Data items

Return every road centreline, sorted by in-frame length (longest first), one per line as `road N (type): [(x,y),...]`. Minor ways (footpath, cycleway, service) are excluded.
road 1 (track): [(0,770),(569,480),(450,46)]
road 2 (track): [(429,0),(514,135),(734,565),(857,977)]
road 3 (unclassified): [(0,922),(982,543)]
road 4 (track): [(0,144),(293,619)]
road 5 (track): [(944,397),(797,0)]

▸ TO DO
Retype every entry exactly.

▸ RESULT FOR THIS EXERCISE
Return every road centreline, sorted by in-frame length (longest first), one per line as `road N (type): [(x,y),...]`. Minor ways (footpath, cycleway, service) are excluded.
road 1 (track): [(0,770),(569,480),(450,46)]
road 2 (track): [(429,0),(514,135),(734,565),(857,977)]
road 3 (unclassified): [(0,922),(982,543)]
road 4 (track): [(0,144),(293,619)]
road 5 (track): [(944,397),(797,0)]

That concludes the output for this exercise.